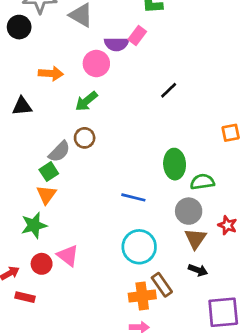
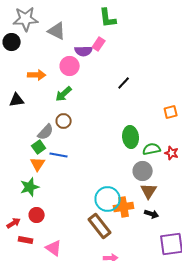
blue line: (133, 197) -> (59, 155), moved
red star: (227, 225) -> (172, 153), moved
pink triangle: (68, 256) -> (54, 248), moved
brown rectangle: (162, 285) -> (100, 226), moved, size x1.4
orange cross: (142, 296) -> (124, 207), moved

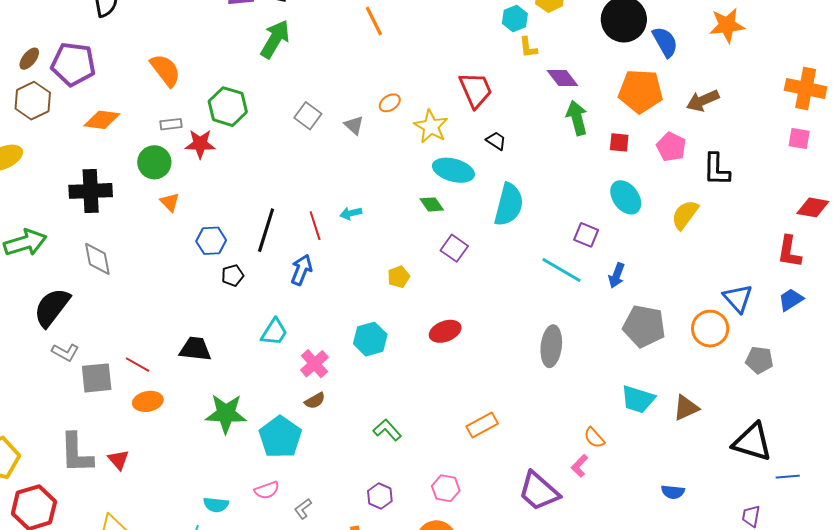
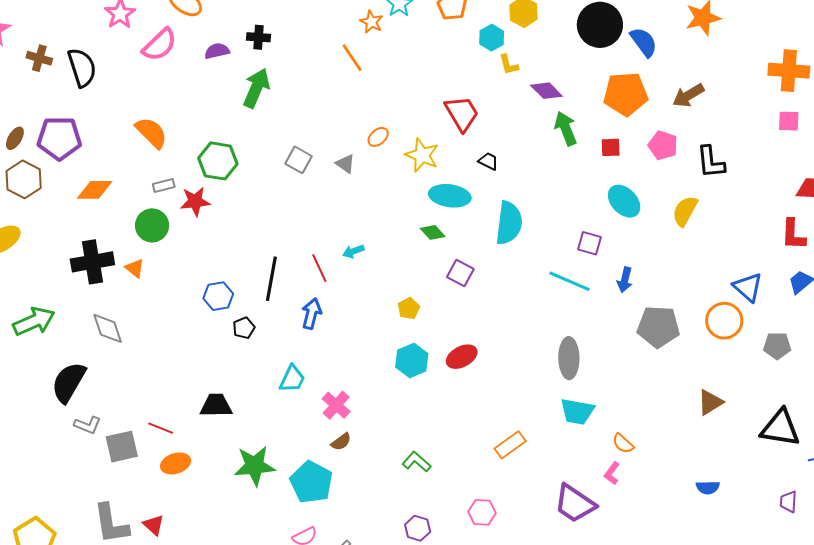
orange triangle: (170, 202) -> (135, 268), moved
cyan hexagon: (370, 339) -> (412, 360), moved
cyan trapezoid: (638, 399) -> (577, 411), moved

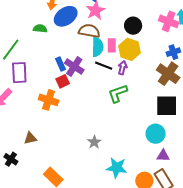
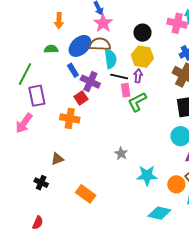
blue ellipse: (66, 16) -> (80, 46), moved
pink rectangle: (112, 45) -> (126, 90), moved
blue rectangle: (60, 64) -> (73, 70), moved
- - - - -
Exercise directions – Above are the records; set down exactly the lines from the line containing "brown rectangle: (162, 285)" through their last line, leaving every picture out.

Expected answer –
brown rectangle: (162, 285) -> (100, 226), moved, size x1.4
orange cross: (142, 296) -> (124, 207), moved

orange triangle: (170, 202) -> (135, 268), moved
cyan hexagon: (370, 339) -> (412, 360), moved
cyan trapezoid: (638, 399) -> (577, 411), moved

blue ellipse: (66, 16) -> (80, 46), moved
pink rectangle: (112, 45) -> (126, 90), moved
blue rectangle: (60, 64) -> (73, 70), moved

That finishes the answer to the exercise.